** Opening RECORDED INFORMATION block **

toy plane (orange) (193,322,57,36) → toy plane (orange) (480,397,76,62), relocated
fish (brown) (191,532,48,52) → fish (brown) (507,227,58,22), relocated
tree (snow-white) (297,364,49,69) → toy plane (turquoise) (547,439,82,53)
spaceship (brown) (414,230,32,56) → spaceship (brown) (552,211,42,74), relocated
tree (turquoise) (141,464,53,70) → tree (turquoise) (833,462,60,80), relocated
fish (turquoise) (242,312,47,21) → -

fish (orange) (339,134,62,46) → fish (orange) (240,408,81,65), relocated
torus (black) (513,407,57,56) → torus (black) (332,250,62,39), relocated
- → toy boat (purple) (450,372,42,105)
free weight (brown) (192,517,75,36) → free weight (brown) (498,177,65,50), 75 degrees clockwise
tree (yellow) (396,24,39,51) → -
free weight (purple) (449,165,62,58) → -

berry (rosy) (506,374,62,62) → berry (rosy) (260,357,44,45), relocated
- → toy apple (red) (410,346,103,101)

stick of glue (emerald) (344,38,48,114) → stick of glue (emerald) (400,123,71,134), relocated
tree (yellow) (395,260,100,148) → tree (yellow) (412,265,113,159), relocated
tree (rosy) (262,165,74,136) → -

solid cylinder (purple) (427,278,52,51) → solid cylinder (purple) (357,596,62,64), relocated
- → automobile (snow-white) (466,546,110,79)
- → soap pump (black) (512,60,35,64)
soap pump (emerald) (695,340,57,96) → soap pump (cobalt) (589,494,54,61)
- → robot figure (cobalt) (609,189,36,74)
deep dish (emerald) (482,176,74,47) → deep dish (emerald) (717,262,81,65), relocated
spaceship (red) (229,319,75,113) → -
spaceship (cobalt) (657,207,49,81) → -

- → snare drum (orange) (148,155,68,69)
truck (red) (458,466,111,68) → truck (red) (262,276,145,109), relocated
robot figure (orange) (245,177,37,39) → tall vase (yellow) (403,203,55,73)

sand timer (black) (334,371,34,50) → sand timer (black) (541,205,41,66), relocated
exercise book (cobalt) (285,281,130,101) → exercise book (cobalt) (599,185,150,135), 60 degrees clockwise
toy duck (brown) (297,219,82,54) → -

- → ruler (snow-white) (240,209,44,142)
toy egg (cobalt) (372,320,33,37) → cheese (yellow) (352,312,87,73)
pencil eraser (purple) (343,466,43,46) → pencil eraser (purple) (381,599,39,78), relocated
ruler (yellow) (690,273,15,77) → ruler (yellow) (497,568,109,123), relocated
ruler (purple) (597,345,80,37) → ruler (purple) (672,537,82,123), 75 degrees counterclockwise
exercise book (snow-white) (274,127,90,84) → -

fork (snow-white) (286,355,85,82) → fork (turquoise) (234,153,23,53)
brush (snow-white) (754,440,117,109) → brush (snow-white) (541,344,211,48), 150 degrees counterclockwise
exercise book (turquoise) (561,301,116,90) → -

** Closing RECORDED INFORMATION block **

■ **PROBLEM STATEMENT**:
Nothing but the lines from the top of the records down to the line with "tree (turquoise) (141,464,53,70)" belongs in the answer; repeat them exactly.

■ **SOLUTION BELOW**:
toy plane (orange) (193,322,57,36) → toy plane (orange) (480,397,76,62), relocated
fish (brown) (191,532,48,52) → fish (brown) (507,227,58,22), relocated
tree (snow-white) (297,364,49,69) → toy plane (turquoise) (547,439,82,53)
spaceship (brown) (414,230,32,56) → spaceship (brown) (552,211,42,74), relocated
tree (turquoise) (141,464,53,70) → tree (turquoise) (833,462,60,80), relocated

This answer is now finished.